Data provided —
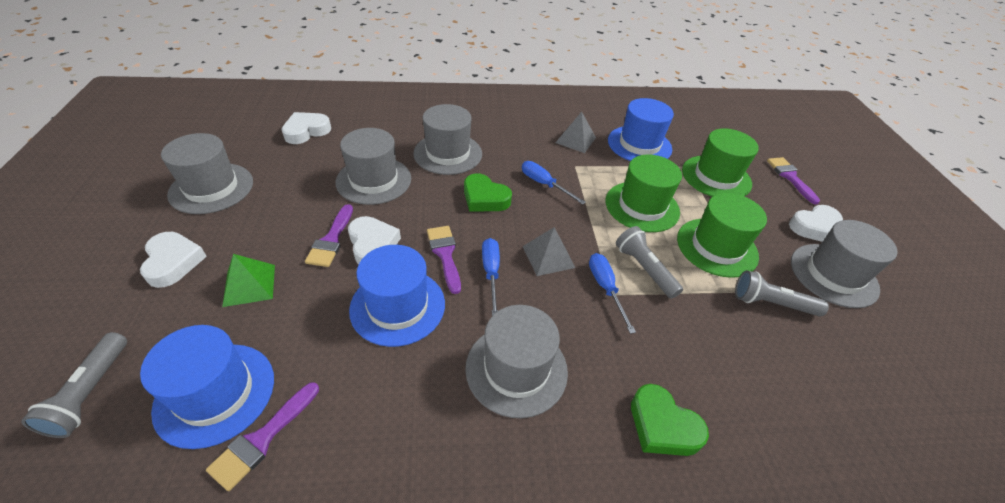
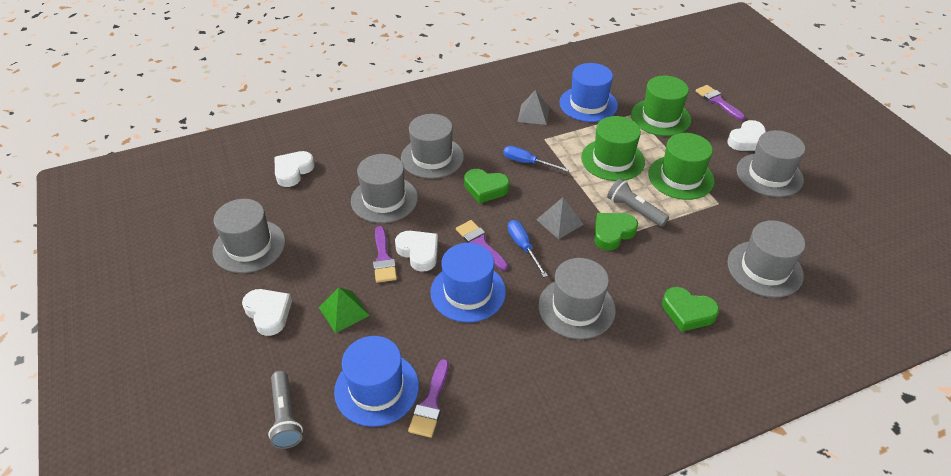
camera: 15 degrees left, 0 degrees up
blue screwdriver [589,253,636,334] -> green heart [594,213,638,251]
grey flashlight [735,270,829,316] -> none
none -> grey hat [727,220,805,298]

What you will do —
In the listing above, find the line with "grey flashlight [735,270,829,316] -> none", then copy it and every later line exactly, through the last line, and nothing else.

Response to the task —
grey flashlight [735,270,829,316] -> none
none -> grey hat [727,220,805,298]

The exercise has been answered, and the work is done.